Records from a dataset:
==================================================

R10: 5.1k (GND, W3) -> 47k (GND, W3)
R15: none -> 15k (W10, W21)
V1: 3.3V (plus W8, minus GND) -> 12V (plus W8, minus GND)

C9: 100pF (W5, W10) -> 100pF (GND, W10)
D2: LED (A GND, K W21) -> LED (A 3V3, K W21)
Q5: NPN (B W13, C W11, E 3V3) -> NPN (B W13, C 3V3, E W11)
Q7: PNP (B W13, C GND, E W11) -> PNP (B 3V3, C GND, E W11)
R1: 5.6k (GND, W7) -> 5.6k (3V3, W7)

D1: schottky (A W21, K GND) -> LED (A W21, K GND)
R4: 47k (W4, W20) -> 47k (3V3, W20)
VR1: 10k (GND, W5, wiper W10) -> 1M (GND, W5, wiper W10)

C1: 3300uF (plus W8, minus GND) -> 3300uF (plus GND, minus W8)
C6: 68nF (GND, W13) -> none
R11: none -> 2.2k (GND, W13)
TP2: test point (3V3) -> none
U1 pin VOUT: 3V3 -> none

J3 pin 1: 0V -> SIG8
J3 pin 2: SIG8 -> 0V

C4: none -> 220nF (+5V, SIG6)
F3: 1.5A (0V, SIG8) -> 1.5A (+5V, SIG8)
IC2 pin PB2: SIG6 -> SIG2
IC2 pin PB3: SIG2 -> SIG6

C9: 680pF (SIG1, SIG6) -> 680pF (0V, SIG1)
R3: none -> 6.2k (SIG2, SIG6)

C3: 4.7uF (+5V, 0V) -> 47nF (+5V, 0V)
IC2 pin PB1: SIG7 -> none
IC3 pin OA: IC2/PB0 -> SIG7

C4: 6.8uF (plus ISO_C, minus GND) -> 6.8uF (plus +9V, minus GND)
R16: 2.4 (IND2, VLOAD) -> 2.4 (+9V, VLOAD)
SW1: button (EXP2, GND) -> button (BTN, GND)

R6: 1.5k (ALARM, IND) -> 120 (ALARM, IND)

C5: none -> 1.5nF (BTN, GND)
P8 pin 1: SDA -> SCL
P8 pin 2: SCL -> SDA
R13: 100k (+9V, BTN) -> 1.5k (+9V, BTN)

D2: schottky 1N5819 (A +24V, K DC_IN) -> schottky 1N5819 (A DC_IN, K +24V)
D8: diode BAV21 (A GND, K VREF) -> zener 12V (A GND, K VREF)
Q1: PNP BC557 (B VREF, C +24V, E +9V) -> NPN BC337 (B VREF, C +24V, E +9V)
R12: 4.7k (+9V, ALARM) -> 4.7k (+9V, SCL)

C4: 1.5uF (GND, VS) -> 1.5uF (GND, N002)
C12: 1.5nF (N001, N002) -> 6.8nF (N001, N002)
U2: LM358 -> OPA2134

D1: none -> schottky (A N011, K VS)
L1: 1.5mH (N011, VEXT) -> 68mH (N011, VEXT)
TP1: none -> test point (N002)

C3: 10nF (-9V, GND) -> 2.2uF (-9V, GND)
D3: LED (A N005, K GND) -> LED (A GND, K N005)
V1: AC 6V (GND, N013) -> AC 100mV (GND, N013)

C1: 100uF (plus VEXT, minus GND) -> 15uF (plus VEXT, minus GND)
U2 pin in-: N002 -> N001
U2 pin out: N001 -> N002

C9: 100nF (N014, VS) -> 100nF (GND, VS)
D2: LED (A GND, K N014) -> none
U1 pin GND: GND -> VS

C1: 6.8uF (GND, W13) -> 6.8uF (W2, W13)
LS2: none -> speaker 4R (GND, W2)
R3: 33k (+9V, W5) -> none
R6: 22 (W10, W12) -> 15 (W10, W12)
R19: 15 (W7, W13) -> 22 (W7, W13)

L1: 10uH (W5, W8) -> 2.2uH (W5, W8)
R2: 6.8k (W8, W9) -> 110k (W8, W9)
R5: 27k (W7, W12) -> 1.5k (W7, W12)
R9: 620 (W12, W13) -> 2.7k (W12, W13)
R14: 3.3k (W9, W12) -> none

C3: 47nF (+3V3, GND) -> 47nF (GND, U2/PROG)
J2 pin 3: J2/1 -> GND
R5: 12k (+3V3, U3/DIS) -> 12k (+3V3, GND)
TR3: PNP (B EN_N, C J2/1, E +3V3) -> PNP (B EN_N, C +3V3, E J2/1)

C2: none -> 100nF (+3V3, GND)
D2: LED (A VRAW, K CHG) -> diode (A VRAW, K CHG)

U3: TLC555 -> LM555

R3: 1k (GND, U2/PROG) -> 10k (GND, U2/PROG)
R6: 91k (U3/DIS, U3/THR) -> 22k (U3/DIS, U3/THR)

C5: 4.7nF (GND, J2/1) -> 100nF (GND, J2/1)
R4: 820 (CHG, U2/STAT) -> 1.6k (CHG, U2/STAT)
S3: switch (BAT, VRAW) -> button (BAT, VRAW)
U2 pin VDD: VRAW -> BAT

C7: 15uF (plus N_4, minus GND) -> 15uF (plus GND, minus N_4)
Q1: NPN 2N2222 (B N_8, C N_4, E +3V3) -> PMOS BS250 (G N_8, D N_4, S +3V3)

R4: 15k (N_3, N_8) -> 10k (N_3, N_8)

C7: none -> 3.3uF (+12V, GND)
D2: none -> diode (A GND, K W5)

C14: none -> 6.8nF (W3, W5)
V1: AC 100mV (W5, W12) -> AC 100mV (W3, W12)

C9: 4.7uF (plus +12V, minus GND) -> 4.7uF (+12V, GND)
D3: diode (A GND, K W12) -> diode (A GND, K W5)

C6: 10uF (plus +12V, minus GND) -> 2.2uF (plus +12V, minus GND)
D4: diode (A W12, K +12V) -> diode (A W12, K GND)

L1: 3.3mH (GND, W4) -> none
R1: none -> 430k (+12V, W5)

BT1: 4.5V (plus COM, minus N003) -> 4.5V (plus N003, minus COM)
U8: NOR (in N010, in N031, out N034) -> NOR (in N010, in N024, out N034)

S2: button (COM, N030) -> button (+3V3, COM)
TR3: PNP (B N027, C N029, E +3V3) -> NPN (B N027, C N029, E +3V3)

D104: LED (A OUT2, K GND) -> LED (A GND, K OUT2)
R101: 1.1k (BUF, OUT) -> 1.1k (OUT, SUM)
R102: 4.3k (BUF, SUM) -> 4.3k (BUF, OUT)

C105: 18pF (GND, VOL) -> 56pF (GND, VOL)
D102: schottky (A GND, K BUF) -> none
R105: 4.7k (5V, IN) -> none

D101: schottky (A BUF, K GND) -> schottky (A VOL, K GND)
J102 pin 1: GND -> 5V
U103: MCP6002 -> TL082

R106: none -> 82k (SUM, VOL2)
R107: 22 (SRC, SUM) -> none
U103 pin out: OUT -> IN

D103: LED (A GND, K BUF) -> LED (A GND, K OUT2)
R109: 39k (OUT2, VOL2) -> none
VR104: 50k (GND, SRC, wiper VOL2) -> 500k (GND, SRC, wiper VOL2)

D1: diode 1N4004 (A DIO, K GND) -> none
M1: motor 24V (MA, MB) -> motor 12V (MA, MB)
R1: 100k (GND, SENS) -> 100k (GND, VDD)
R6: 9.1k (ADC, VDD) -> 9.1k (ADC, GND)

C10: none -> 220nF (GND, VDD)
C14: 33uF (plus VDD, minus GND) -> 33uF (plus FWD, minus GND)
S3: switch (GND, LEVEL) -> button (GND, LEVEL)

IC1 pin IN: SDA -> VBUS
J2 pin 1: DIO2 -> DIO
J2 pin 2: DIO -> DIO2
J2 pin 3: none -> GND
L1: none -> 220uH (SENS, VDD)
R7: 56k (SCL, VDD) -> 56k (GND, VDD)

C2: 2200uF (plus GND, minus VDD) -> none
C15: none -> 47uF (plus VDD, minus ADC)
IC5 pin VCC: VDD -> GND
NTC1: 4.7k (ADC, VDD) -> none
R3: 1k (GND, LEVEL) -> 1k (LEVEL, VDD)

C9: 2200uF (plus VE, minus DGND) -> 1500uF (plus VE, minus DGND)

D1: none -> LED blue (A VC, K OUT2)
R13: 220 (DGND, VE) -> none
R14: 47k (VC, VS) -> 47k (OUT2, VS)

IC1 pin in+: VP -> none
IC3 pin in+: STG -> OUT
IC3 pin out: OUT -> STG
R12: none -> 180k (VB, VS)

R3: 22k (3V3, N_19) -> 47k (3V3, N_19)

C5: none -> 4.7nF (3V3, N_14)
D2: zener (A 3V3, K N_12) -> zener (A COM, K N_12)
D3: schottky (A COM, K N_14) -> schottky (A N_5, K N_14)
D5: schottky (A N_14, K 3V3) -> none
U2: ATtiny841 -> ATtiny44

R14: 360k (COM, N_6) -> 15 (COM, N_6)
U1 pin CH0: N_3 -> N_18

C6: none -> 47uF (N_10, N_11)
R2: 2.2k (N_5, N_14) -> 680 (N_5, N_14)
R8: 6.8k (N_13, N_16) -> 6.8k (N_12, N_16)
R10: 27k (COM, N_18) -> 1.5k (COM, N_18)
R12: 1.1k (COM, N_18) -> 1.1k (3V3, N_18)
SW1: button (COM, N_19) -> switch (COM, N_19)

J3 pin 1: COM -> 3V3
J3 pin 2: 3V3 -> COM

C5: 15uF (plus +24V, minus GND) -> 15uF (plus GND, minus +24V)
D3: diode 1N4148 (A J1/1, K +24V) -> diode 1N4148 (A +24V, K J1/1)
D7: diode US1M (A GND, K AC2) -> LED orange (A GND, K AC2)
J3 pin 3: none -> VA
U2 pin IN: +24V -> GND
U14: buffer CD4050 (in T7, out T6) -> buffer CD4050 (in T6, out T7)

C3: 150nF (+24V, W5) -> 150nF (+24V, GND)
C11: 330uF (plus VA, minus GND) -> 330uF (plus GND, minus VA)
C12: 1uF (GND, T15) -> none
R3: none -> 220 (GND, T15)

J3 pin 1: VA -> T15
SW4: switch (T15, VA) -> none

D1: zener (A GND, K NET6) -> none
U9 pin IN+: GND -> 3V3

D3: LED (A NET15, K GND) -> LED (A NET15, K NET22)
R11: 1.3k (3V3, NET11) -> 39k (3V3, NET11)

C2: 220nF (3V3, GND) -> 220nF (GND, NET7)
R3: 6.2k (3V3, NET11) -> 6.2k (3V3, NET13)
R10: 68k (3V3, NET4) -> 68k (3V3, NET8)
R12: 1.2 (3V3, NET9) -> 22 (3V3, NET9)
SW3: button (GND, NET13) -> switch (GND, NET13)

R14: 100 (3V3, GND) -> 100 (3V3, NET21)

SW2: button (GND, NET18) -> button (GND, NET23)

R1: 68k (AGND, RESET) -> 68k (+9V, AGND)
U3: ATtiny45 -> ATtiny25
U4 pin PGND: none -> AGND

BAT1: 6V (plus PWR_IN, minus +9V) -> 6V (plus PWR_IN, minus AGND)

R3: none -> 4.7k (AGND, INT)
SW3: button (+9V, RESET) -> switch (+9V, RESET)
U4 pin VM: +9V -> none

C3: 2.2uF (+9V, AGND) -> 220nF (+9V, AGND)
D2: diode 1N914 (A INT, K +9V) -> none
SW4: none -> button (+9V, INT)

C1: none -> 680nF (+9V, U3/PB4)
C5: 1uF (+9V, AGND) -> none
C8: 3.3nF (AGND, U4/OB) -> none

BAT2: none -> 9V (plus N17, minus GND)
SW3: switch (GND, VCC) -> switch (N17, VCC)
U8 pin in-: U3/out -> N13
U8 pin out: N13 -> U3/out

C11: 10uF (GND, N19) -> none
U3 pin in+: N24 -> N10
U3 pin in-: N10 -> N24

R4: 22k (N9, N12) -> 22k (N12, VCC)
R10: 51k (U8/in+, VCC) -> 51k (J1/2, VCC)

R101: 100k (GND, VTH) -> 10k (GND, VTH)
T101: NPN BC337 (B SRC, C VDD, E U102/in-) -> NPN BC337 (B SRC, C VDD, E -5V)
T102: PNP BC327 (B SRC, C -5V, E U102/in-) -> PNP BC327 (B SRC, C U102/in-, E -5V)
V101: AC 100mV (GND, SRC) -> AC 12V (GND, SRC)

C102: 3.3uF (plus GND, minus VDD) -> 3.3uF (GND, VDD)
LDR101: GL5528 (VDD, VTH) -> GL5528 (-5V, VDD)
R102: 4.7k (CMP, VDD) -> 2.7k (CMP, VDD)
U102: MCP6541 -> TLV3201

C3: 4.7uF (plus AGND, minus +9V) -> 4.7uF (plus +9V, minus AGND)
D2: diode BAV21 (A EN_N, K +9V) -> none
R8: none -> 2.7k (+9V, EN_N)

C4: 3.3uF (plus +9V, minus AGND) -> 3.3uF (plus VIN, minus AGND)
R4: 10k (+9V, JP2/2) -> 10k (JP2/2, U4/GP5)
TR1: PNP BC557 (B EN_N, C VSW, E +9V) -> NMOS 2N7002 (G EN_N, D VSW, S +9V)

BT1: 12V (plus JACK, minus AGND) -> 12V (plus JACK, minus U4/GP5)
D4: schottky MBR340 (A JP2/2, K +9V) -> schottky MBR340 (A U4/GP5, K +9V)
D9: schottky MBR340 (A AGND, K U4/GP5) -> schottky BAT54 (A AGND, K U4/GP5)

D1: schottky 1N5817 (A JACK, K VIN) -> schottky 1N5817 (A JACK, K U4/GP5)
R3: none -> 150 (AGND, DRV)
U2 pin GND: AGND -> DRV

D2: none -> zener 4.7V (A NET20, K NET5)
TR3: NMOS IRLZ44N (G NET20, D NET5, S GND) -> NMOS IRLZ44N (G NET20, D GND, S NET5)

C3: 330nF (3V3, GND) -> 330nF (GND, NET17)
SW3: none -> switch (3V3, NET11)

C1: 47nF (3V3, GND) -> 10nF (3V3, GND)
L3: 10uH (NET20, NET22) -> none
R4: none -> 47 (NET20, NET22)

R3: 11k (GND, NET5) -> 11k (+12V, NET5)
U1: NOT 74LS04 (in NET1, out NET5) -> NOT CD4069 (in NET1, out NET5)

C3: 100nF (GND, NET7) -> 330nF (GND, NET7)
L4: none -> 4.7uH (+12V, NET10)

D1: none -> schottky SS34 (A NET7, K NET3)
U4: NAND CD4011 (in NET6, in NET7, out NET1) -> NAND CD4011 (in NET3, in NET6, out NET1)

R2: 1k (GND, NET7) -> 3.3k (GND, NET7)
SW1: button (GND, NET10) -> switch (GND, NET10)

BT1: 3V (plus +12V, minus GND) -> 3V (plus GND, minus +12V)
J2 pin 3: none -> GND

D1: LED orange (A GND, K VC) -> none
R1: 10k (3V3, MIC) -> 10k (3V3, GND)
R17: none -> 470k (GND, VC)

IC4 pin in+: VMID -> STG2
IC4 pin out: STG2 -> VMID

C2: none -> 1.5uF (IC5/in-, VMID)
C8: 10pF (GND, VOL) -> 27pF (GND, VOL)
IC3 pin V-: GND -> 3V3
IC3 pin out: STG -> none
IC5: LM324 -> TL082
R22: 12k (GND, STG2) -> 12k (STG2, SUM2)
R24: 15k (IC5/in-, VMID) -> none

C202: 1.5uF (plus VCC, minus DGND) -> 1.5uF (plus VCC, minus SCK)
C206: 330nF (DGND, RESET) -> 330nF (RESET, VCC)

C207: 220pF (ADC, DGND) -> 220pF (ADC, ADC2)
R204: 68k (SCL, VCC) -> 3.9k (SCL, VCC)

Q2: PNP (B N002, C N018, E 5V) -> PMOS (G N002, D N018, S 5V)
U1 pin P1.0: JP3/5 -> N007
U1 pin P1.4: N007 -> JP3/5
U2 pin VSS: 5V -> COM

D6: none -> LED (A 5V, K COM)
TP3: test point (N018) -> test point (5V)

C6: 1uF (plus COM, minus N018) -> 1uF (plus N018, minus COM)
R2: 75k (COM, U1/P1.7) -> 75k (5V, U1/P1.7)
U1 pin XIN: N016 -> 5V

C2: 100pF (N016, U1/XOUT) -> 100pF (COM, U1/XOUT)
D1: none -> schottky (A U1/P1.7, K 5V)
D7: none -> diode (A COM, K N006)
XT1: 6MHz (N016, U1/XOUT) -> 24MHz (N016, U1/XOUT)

==================================================

Task
Reproduce only this range: the first line of the data above through the line with "D1: schottky (A", both included, exactly as written.

Output of the exercise
R10: 5.1k (GND, W3) -> 47k (GND, W3)
R15: none -> 15k (W10, W21)
V1: 3.3V (plus W8, minus GND) -> 12V (plus W8, minus GND)

C9: 100pF (W5, W10) -> 100pF (GND, W10)
D2: LED (A GND, K W21) -> LED (A 3V3, K W21)
Q5: NPN (B W13, C W11, E 3V3) -> NPN (B W13, C 3V3, E W11)
Q7: PNP (B W13, C GND, E W11) -> PNP (B 3V3, C GND, E W11)
R1: 5.6k (GND, W7) -> 5.6k (3V3, W7)

D1: schottky (A W21, K GND) -> LED (A W21, K GND)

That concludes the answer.